### Job
Set down, exactly as they stand, the lines from the one containing "none -> yellow book [443,314,517,379]" through the last line of the records below, leaving every picture out.

****************************************

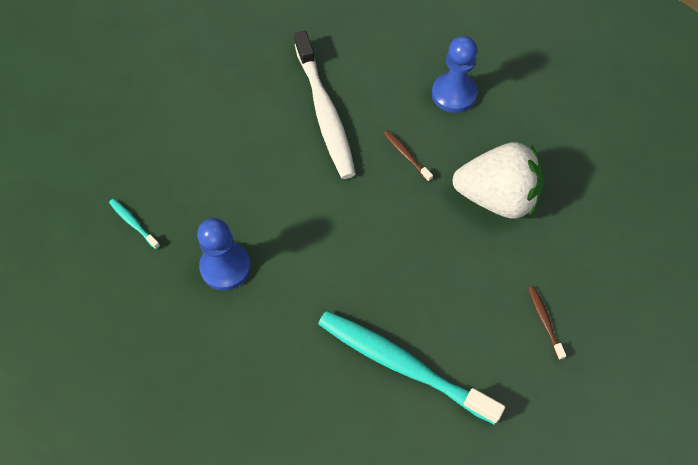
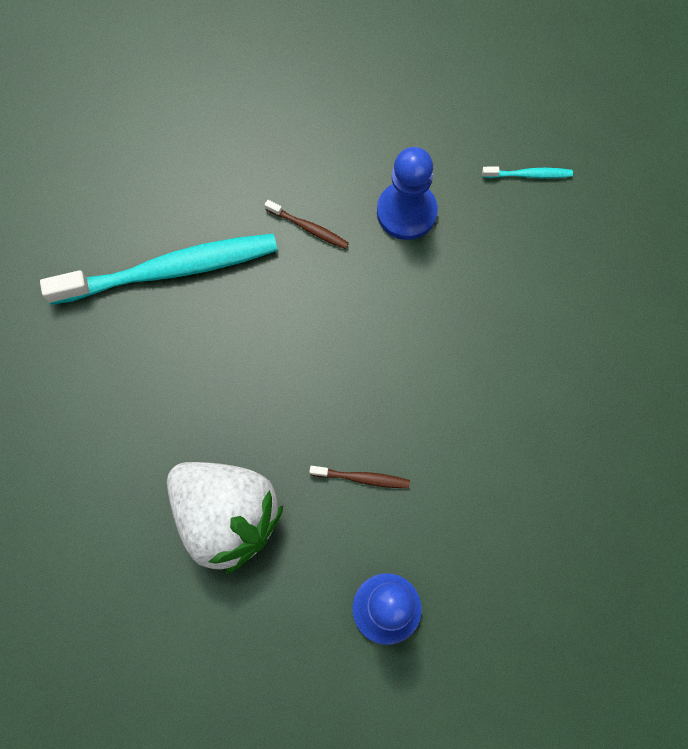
camera: 135 degrees right, 10 degrees up
white toothbrush [294,31,356,179] -> none
white strawberry [453,142,544,219] -> white strawberry turned 105 degrees counterclockwise [167,462,283,575]
brown toothbrush [528,286,566,360] -> brown toothbrush moved to [265,200,349,249]

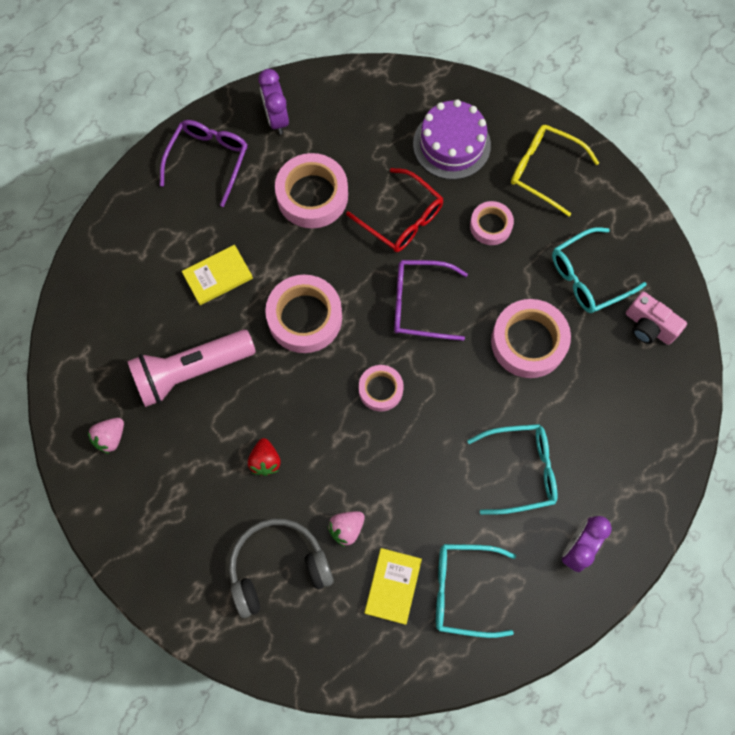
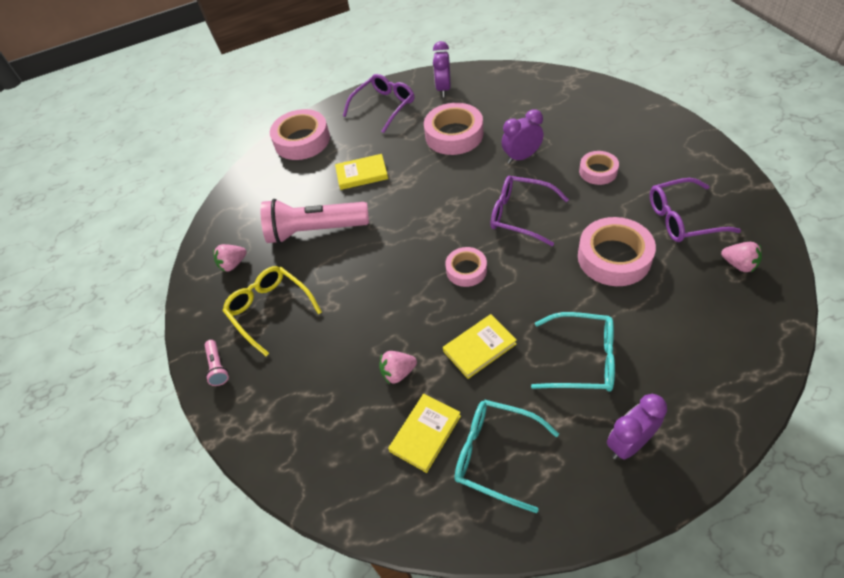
camera: 25 degrees right, 20 degrees down
grey headphones [229,518,334,618] -> none
red strawberry [248,438,281,476] -> none
pink tape [265,275,342,353] -> pink tape moved to [270,109,330,160]
red glasses [346,168,443,252] -> purple clock [502,109,544,164]
purple cake [413,99,491,180] -> none
yellow glasses [511,124,599,216] -> yellow glasses moved to [223,266,322,356]
turquoise glasses [552,227,647,313] -> purple glasses [650,178,741,242]
pink camera [626,292,687,345] -> pink strawberry [721,242,762,272]
none -> pink flashlight [205,340,229,386]
none -> yellow book [443,314,517,379]

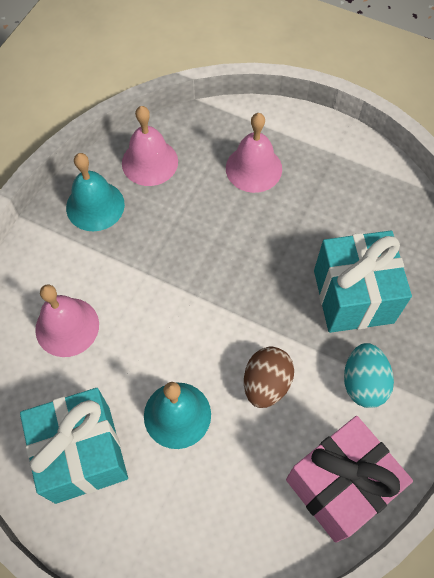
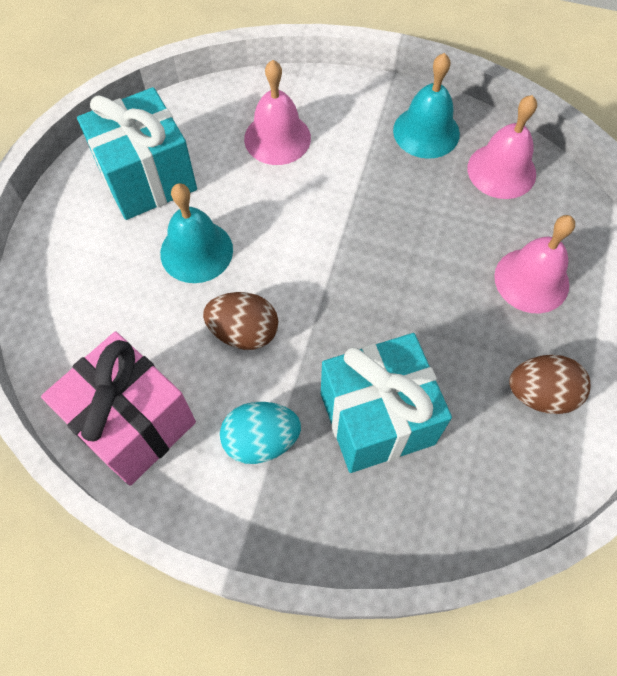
camera: 80 degrees right, 0 degrees up
none -> brown egg [509,355,590,414]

****************************************

### Exercise response
none -> yellow book [443,314,517,379]

camera: 80 degrees right, 0 degrees up
none -> brown egg [509,355,590,414]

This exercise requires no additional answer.